Provided data:
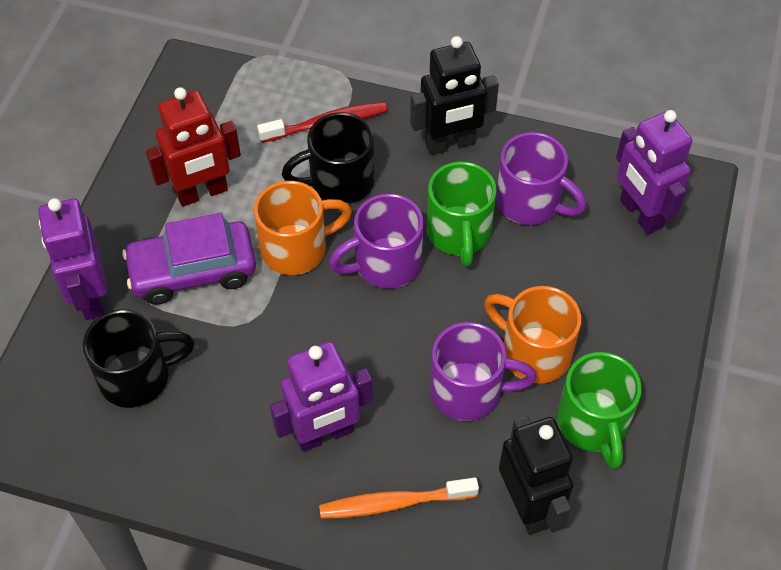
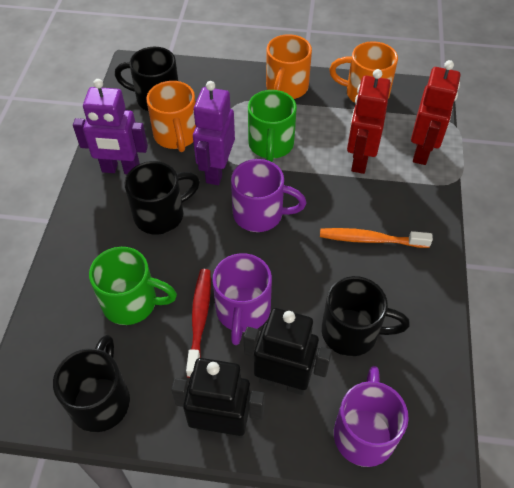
black mug: 2 -> 4
orange mug: 2 -> 3
purple car: 1 -> 0
purple robot: 3 -> 2
red robot: 1 -> 2

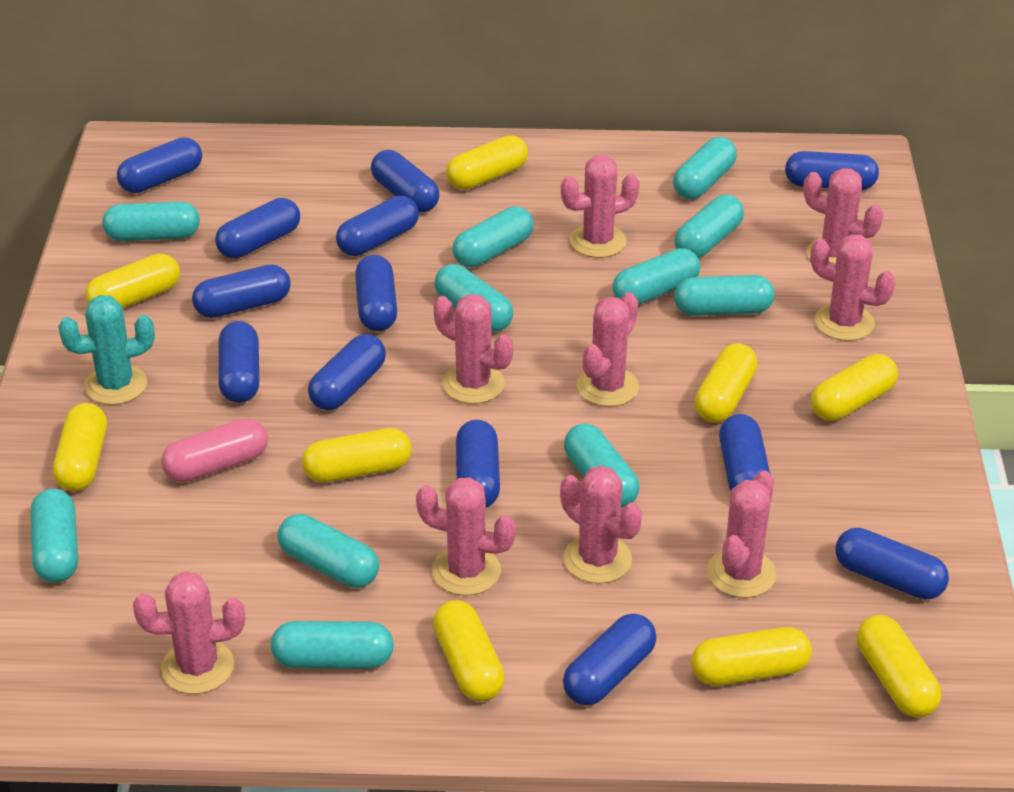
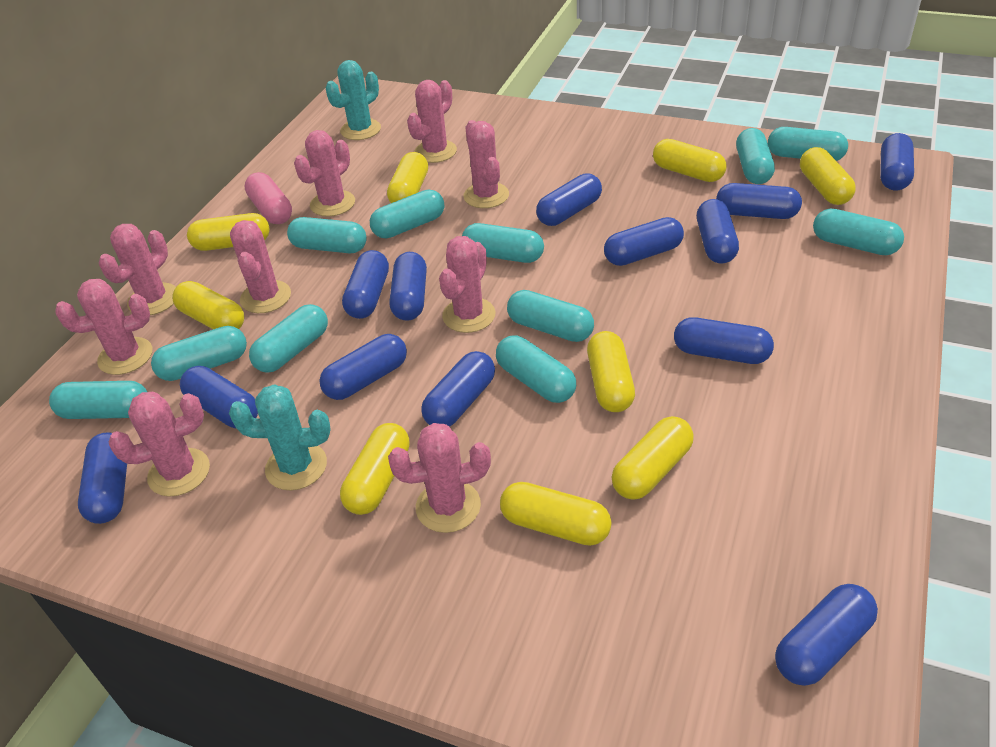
turquoise cactus: 1 -> 2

Your task: Please set down exactly the lines from the one holding "purple car: 1 -> 0" through the last line of the entries, both ends included, and skip pictures.

Answer section:
purple car: 1 -> 0
purple robot: 3 -> 2
red robot: 1 -> 2

turquoise cactus: 1 -> 2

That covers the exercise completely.